### Stored rows
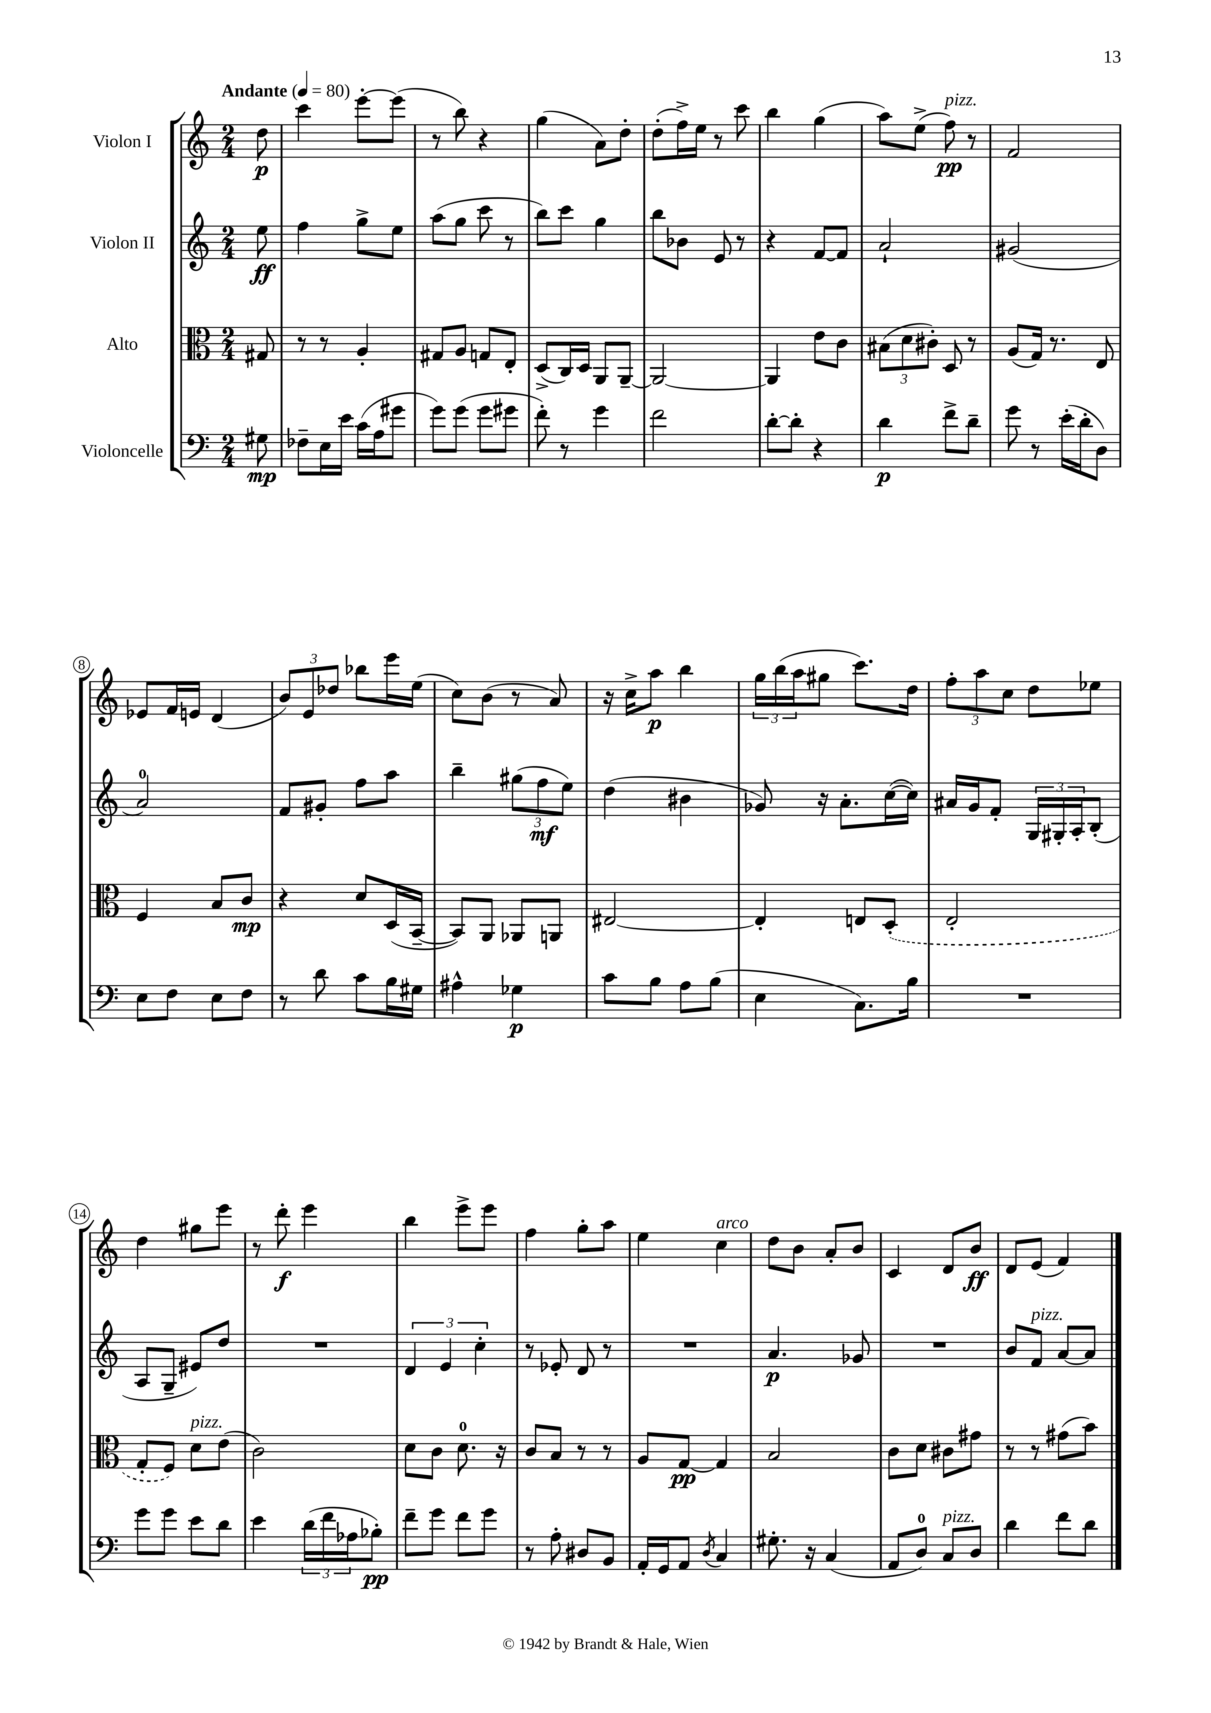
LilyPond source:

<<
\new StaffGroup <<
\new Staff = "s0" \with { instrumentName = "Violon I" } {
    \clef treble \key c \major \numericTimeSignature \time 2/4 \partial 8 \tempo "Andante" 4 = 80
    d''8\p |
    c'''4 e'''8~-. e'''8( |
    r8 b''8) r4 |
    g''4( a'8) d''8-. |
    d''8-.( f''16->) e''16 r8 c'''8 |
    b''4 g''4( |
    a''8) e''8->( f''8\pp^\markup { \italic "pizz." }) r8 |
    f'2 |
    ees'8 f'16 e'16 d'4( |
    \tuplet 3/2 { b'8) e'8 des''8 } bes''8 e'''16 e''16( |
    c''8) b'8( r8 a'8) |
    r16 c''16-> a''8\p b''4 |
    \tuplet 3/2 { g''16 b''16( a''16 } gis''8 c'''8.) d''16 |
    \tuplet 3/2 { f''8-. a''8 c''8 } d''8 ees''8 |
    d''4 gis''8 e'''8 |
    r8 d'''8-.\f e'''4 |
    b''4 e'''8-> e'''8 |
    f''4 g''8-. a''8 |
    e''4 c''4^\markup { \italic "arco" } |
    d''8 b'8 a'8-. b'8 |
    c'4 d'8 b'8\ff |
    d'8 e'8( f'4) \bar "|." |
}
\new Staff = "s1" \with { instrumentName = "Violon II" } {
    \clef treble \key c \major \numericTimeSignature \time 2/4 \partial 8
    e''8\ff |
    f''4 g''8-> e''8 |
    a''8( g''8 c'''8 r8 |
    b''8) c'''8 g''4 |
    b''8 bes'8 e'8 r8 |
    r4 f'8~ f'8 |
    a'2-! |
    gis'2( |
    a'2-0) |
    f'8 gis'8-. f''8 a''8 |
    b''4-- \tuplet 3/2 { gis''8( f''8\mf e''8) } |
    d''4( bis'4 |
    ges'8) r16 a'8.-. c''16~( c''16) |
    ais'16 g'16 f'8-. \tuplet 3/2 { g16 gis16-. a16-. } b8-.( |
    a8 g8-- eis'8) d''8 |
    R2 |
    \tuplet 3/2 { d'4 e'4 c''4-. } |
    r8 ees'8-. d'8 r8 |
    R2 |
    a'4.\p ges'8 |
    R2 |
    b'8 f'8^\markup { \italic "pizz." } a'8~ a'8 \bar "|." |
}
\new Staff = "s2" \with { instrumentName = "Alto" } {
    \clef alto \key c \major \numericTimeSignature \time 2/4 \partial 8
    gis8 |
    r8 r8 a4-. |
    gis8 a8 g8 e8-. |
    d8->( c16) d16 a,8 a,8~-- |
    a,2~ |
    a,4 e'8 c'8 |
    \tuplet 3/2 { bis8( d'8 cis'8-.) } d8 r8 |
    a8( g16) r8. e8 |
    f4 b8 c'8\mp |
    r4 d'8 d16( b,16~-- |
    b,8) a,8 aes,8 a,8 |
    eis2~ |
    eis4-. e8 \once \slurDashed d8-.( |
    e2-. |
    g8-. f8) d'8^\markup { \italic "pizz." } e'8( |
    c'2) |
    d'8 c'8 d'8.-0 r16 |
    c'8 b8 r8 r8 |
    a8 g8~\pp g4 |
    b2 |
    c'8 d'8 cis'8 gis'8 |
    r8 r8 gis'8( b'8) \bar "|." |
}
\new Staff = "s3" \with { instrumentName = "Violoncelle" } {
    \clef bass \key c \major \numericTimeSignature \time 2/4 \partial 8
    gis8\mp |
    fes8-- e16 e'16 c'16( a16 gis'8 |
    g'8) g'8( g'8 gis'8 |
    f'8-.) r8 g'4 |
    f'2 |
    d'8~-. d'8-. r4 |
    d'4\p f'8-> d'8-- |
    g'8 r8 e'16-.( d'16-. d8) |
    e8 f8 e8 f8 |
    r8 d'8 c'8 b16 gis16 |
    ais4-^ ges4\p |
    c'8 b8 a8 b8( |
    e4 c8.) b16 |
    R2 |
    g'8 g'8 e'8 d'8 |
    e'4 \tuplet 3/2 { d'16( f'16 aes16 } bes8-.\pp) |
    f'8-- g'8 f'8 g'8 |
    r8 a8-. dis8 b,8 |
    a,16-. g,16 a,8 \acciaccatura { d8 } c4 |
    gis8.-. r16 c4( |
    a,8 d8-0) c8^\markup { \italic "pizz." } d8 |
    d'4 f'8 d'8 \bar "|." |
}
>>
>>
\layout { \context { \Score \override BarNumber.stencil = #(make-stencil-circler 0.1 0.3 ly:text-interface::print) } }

--

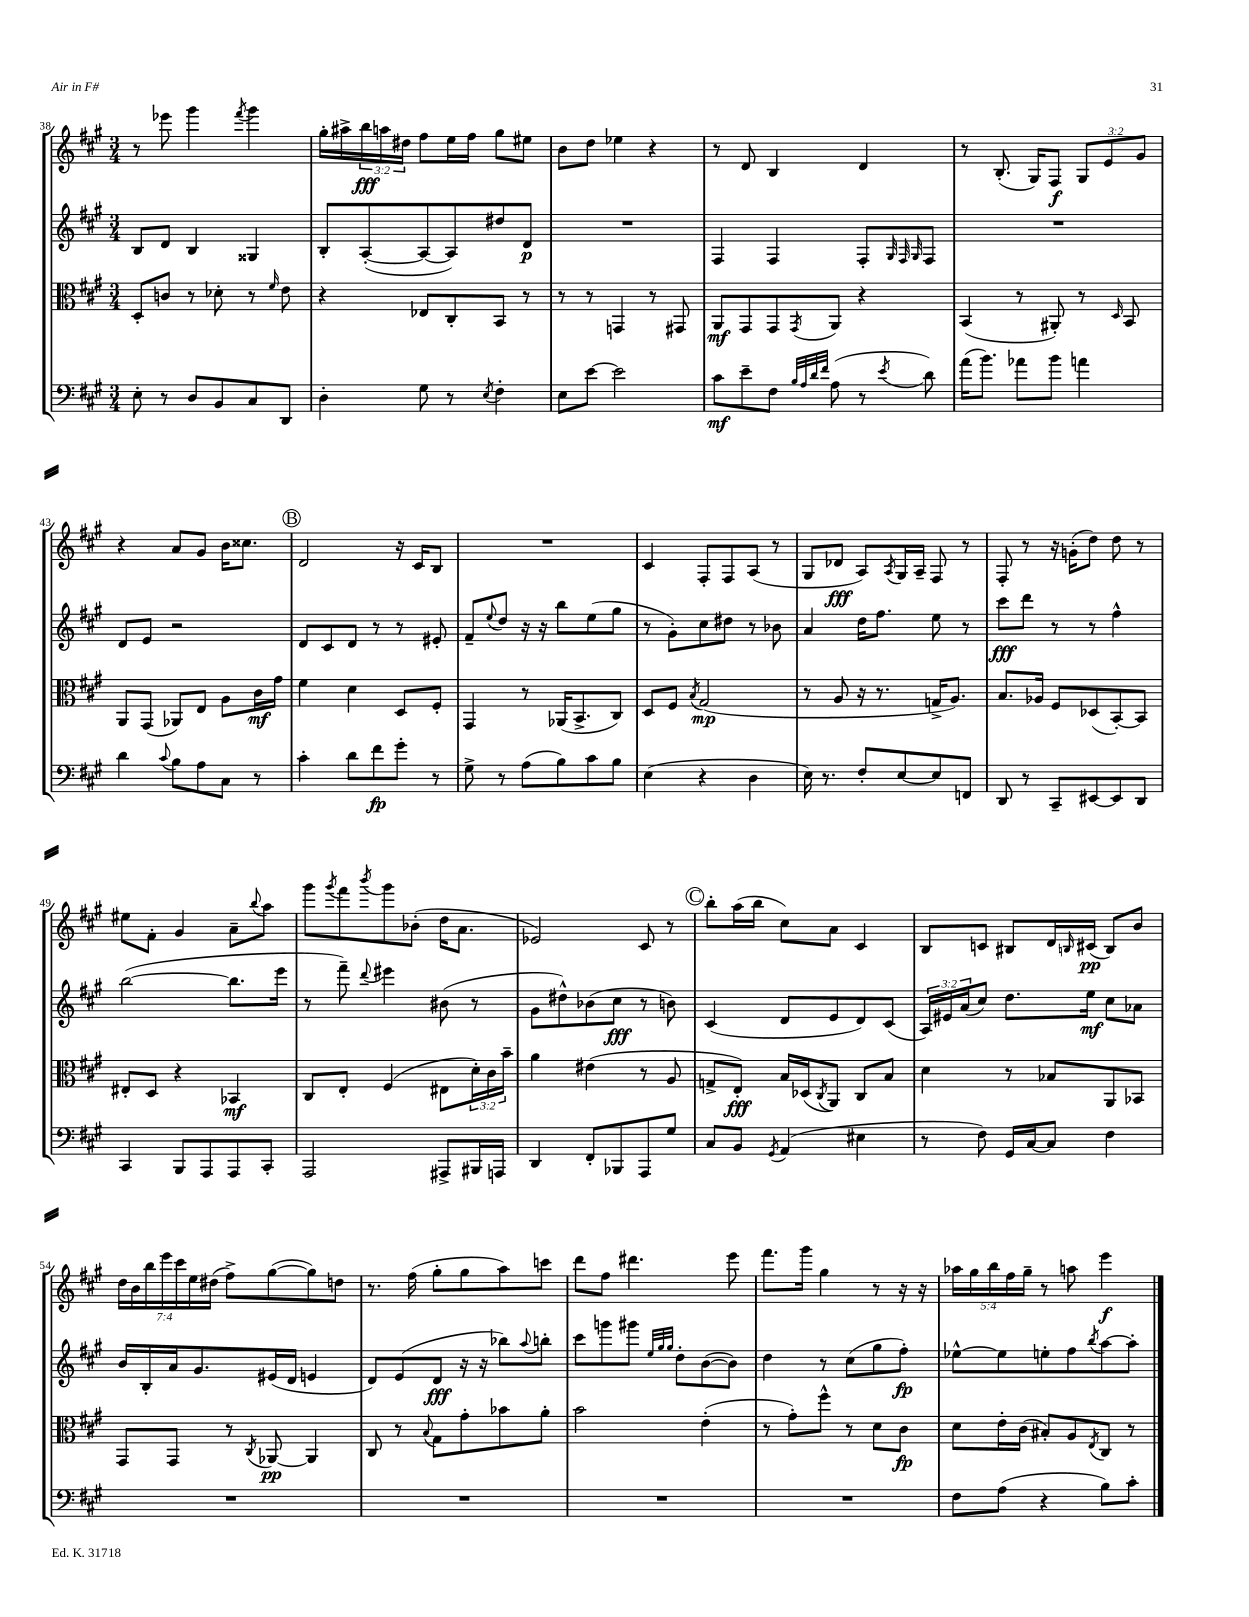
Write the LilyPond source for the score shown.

### The request
Show every line of the records that contains the string "partial", including lines where it is only part of a longer word. Case counts.

### Response to the exercise
    \clef treble \key c \major \numericTimeSignature \time 2/4 \partial 8 \tempo "Andante" 4 = 80
    \clef treble \key c \major \numericTimeSignature \time 2/4 \partial 8
    \clef alto \key c \major \numericTimeSignature \time 2/4 \partial 8
    \clef bass \key c \major \numericTimeSignature \time 2/4 \partial 8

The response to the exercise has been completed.